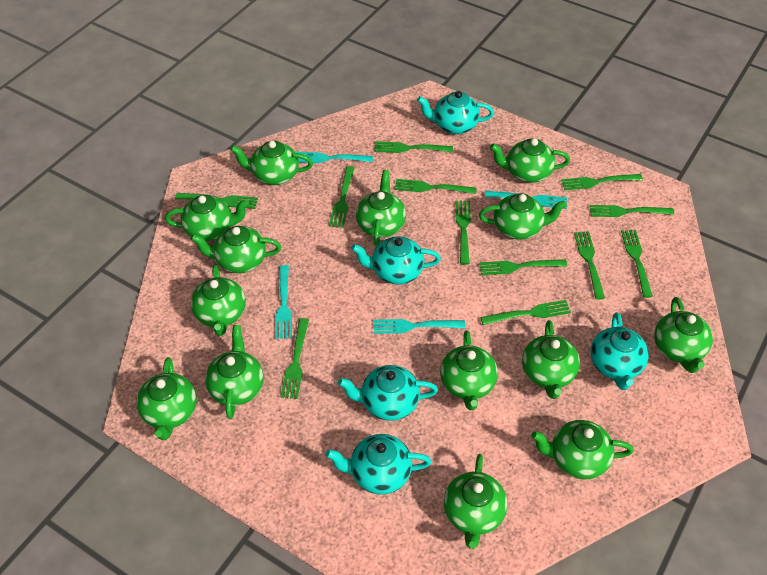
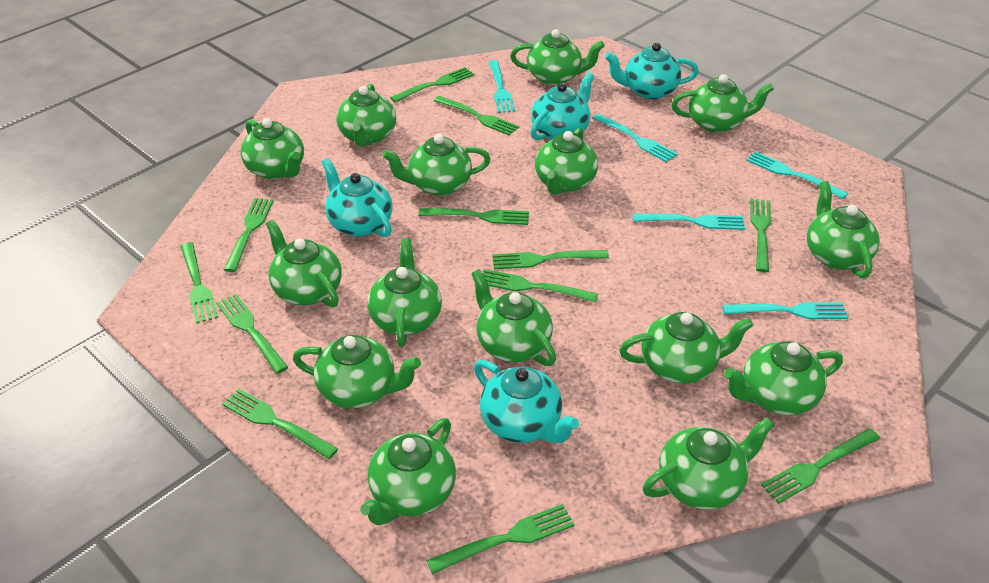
green teapot: 14 -> 15
turquoise fork: 4 -> 5
turquoise teapot: 5 -> 4

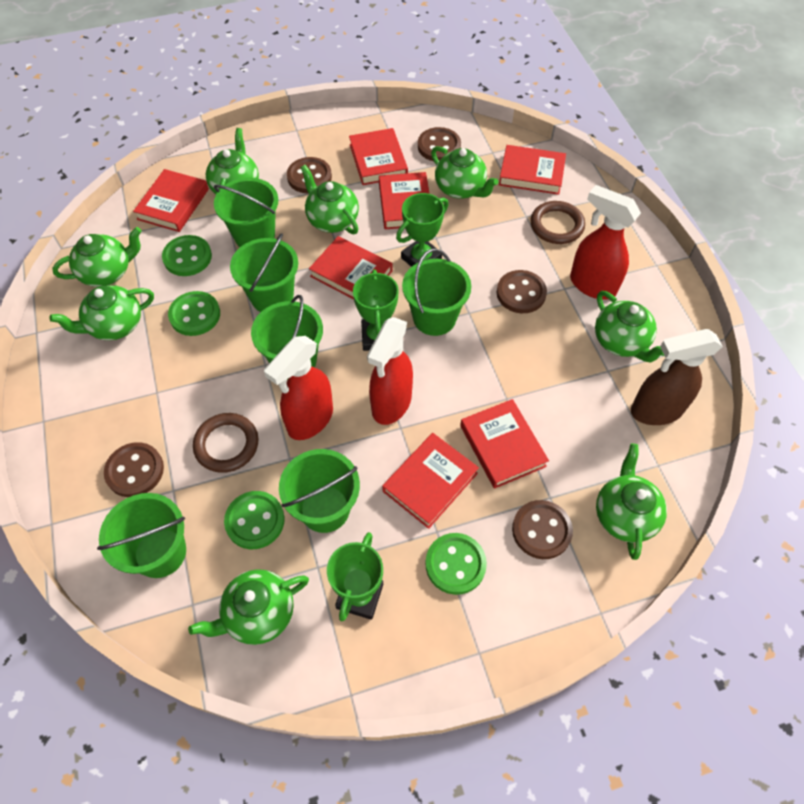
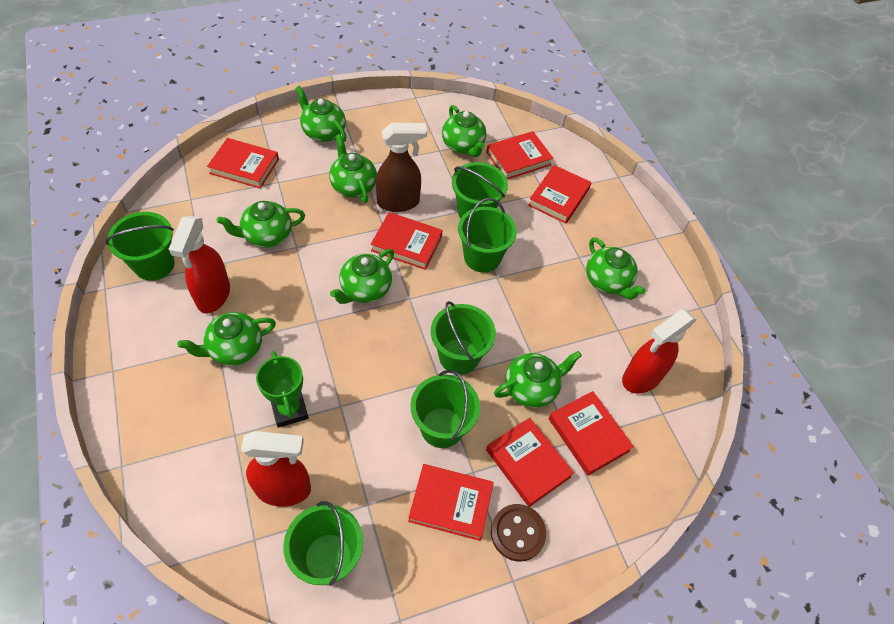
brown button: 5 -> 1
brown ring: 2 -> 0
green button: 4 -> 0
green trophy: 3 -> 1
--
> **Exercise aim**
Return every record exactly. Pictures stay out.

> **Final answer**
green teapot: 14 -> 15
turquoise fork: 4 -> 5
turquoise teapot: 5 -> 4

brown button: 5 -> 1
brown ring: 2 -> 0
green button: 4 -> 0
green trophy: 3 -> 1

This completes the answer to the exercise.